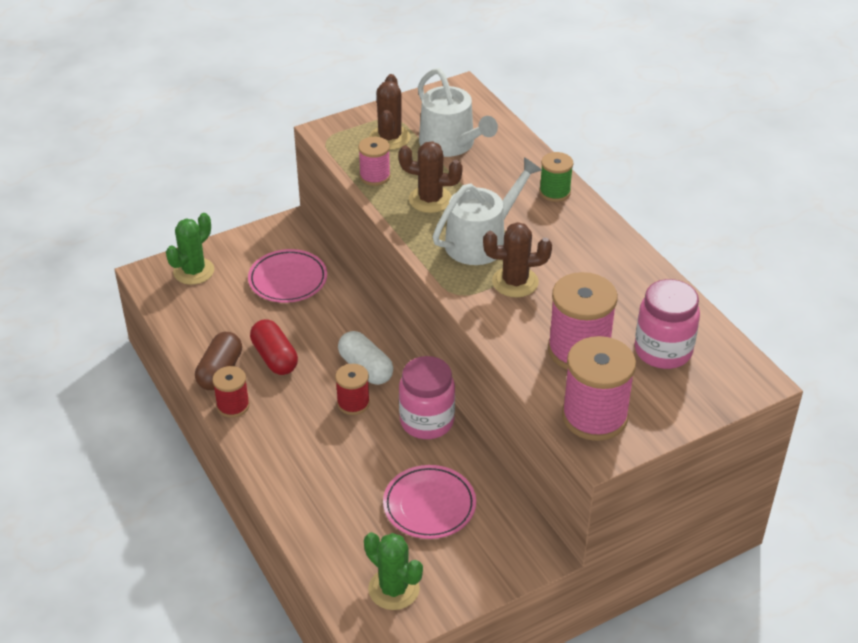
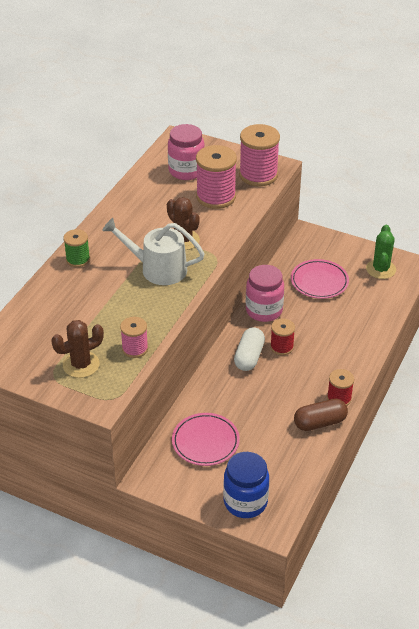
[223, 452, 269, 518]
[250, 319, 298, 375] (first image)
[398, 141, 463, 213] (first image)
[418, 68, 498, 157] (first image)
==========
Only the lines from the one containing "[250, 319, 298, 375] (first image)" through the end of the listing belong in the response, each reproduced exactly.

[250, 319, 298, 375] (first image)
[398, 141, 463, 213] (first image)
[418, 68, 498, 157] (first image)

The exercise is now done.